**Data**.
------------------------------

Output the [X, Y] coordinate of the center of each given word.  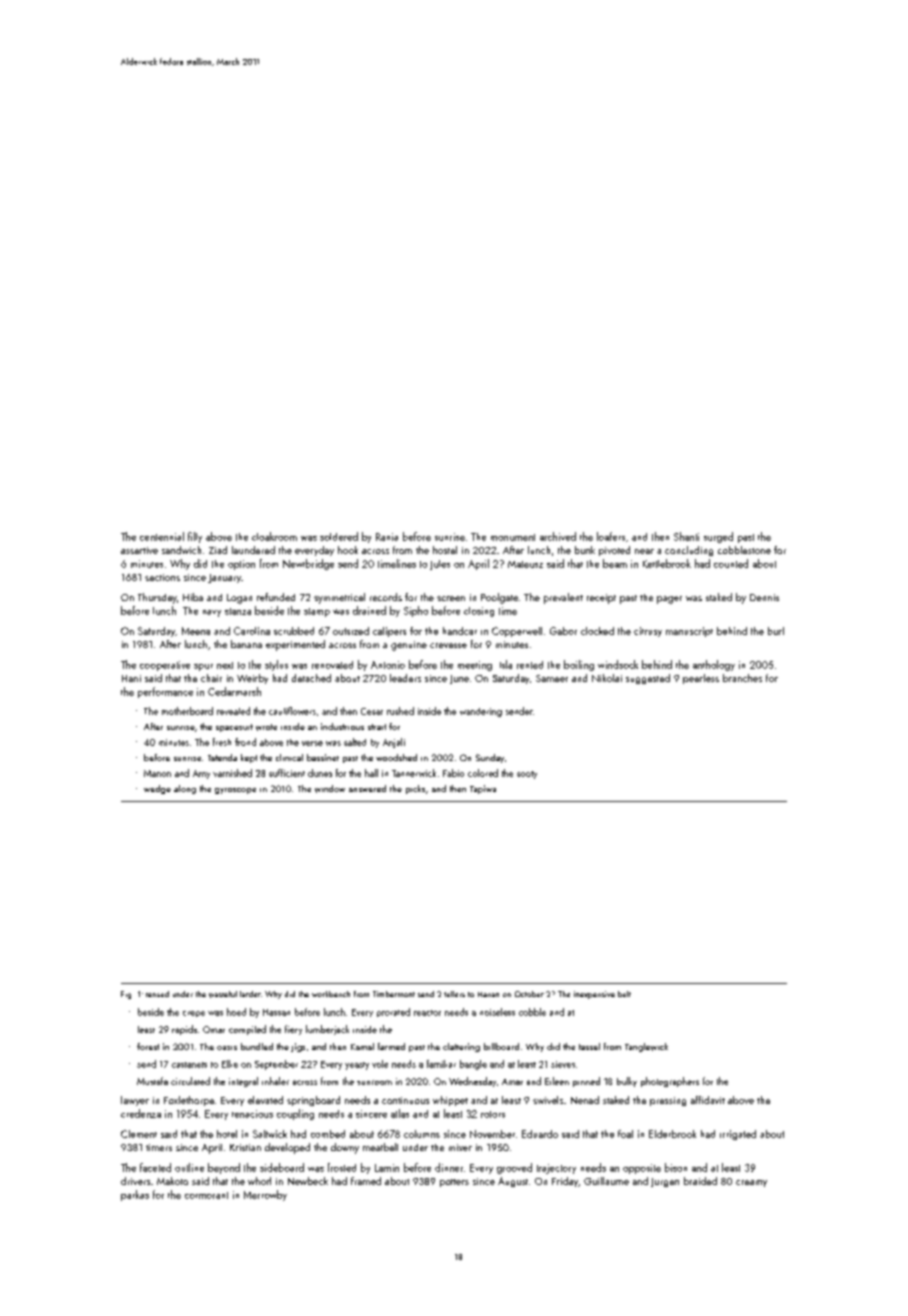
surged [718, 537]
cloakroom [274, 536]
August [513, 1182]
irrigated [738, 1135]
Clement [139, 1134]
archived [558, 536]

------------------------------

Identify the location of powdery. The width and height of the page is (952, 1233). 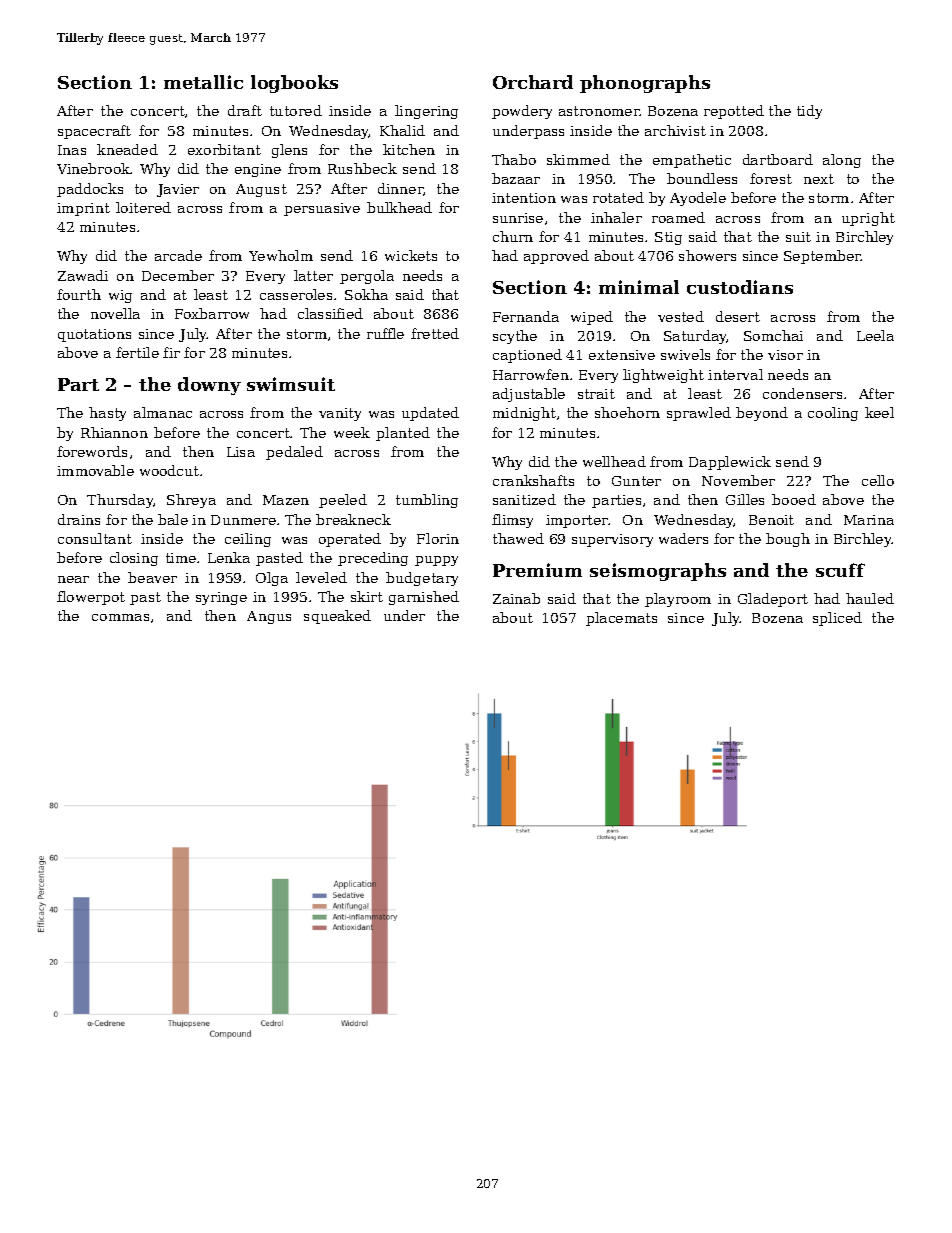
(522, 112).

------------------------------

Copy out the items beginning with the line containing "Output the [X, Y]" and ending with the line containing "archived [558, 536]", both lines included, word for word and without the pictures.

Output the [X, Y] coordinate of the center of each given word.  
surged [718, 537]
cloakroom [274, 536]
August [513, 1182]
irrigated [738, 1135]
Clement [139, 1134]
archived [558, 536]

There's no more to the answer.